**Data items**:
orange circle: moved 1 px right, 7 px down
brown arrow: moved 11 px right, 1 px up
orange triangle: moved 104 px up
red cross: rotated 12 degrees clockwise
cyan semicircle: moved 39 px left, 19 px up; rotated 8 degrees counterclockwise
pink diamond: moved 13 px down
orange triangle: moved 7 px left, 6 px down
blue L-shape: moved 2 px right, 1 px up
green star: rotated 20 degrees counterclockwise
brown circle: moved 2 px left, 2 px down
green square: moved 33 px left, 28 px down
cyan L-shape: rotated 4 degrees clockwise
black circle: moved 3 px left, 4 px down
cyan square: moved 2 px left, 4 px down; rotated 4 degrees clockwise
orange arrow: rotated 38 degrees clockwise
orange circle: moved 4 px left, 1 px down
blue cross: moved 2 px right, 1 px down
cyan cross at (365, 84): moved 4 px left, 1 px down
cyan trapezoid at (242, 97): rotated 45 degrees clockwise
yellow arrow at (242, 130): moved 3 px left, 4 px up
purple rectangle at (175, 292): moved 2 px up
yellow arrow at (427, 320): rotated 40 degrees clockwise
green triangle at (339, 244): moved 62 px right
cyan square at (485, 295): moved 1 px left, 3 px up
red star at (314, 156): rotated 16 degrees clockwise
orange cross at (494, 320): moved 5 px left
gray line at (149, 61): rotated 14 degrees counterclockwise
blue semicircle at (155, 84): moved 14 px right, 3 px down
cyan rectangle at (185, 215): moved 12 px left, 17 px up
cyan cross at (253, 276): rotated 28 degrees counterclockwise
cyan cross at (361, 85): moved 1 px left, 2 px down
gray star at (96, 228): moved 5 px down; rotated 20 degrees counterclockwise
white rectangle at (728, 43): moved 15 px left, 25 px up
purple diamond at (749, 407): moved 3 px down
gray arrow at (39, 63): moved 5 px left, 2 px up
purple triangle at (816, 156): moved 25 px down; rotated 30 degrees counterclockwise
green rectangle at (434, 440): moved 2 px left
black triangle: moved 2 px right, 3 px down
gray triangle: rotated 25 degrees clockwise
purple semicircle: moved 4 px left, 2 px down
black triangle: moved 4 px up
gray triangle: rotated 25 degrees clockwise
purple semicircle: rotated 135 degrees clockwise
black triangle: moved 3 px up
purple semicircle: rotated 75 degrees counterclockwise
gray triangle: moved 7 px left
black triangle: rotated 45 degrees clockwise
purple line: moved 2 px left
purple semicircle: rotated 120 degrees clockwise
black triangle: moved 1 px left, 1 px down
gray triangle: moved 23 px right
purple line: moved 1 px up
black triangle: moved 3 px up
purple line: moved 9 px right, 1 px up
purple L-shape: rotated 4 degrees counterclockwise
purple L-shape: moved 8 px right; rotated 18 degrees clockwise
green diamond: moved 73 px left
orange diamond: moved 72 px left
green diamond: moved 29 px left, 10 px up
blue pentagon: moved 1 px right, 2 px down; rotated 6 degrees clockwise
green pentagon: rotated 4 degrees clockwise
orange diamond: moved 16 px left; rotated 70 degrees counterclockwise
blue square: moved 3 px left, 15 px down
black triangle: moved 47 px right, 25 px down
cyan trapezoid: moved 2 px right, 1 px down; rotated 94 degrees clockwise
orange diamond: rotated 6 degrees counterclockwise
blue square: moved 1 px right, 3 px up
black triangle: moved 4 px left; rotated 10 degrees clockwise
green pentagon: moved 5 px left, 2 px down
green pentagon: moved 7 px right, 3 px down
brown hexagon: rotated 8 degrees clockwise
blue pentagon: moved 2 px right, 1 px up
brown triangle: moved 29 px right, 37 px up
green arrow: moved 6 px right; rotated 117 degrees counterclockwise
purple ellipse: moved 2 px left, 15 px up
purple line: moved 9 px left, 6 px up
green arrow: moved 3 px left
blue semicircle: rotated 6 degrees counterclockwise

**What you are asked to do**: Substitute "half-circle" for every "semicircle" in the records above. Leave everything else unchanged.

**Solution to this exercise**:
orange circle: moved 1 px right, 7 px down
brown arrow: moved 11 px right, 1 px up
orange triangle: moved 104 px up
red cross: rotated 12 degrees clockwise
cyan half-circle: moved 39 px left, 19 px up; rotated 8 degrees counterclockwise
pink diamond: moved 13 px down
orange triangle: moved 7 px left, 6 px down
blue L-shape: moved 2 px right, 1 px up
green star: rotated 20 degrees counterclockwise
brown circle: moved 2 px left, 2 px down
green square: moved 33 px left, 28 px down
cyan L-shape: rotated 4 degrees clockwise
black circle: moved 3 px left, 4 px down
cyan square: moved 2 px left, 4 px down; rotated 4 degrees clockwise
orange arrow: rotated 38 degrees clockwise
orange circle: moved 4 px left, 1 px down
blue cross: moved 2 px right, 1 px down
cyan cross at (365, 84): moved 4 px left, 1 px down
cyan trapezoid at (242, 97): rotated 45 degrees clockwise
yellow arrow at (242, 130): moved 3 px left, 4 px up
purple rectangle at (175, 292): moved 2 px up
yellow arrow at (427, 320): rotated 40 degrees clockwise
green triangle at (339, 244): moved 62 px right
cyan square at (485, 295): moved 1 px left, 3 px up
red star at (314, 156): rotated 16 degrees clockwise
orange cross at (494, 320): moved 5 px left
gray line at (149, 61): rotated 14 degrees counterclockwise
blue half-circle at (155, 84): moved 14 px right, 3 px down
cyan rectangle at (185, 215): moved 12 px left, 17 px up
cyan cross at (253, 276): rotated 28 degrees counterclockwise
cyan cross at (361, 85): moved 1 px left, 2 px down
gray star at (96, 228): moved 5 px down; rotated 20 degrees counterclockwise
white rectangle at (728, 43): moved 15 px left, 25 px up
purple diamond at (749, 407): moved 3 px down
gray arrow at (39, 63): moved 5 px left, 2 px up
purple triangle at (816, 156): moved 25 px down; rotated 30 degrees counterclockwise
green rectangle at (434, 440): moved 2 px left
black triangle: moved 2 px right, 3 px down
gray triangle: rotated 25 degrees clockwise
purple half-circle: moved 4 px left, 2 px down
black triangle: moved 4 px up
gray triangle: rotated 25 degrees clockwise
purple half-circle: rotated 135 degrees clockwise
black triangle: moved 3 px up
purple half-circle: rotated 75 degrees counterclockwise
gray triangle: moved 7 px left
black triangle: rotated 45 degrees clockwise
purple line: moved 2 px left
purple half-circle: rotated 120 degrees clockwise
black triangle: moved 1 px left, 1 px down
gray triangle: moved 23 px right
purple line: moved 1 px up
black triangle: moved 3 px up
purple line: moved 9 px right, 1 px up
purple L-shape: rotated 4 degrees counterclockwise
purple L-shape: moved 8 px right; rotated 18 degrees clockwise
green diamond: moved 73 px left
orange diamond: moved 72 px left
green diamond: moved 29 px left, 10 px up
blue pentagon: moved 1 px right, 2 px down; rotated 6 degrees clockwise
green pentagon: rotated 4 degrees clockwise
orange diamond: moved 16 px left; rotated 70 degrees counterclockwise
blue square: moved 3 px left, 15 px down
black triangle: moved 47 px right, 25 px down
cyan trapezoid: moved 2 px right, 1 px down; rotated 94 degrees clockwise
orange diamond: rotated 6 degrees counterclockwise
blue square: moved 1 px right, 3 px up
black triangle: moved 4 px left; rotated 10 degrees clockwise
green pentagon: moved 5 px left, 2 px down
green pentagon: moved 7 px right, 3 px down
brown hexagon: rotated 8 degrees clockwise
blue pentagon: moved 2 px right, 1 px up
brown triangle: moved 29 px right, 37 px up
green arrow: moved 6 px right; rotated 117 degrees counterclockwise
purple ellipse: moved 2 px left, 15 px up
purple line: moved 9 px left, 6 px up
green arrow: moved 3 px left
blue half-circle: rotated 6 degrees counterclockwise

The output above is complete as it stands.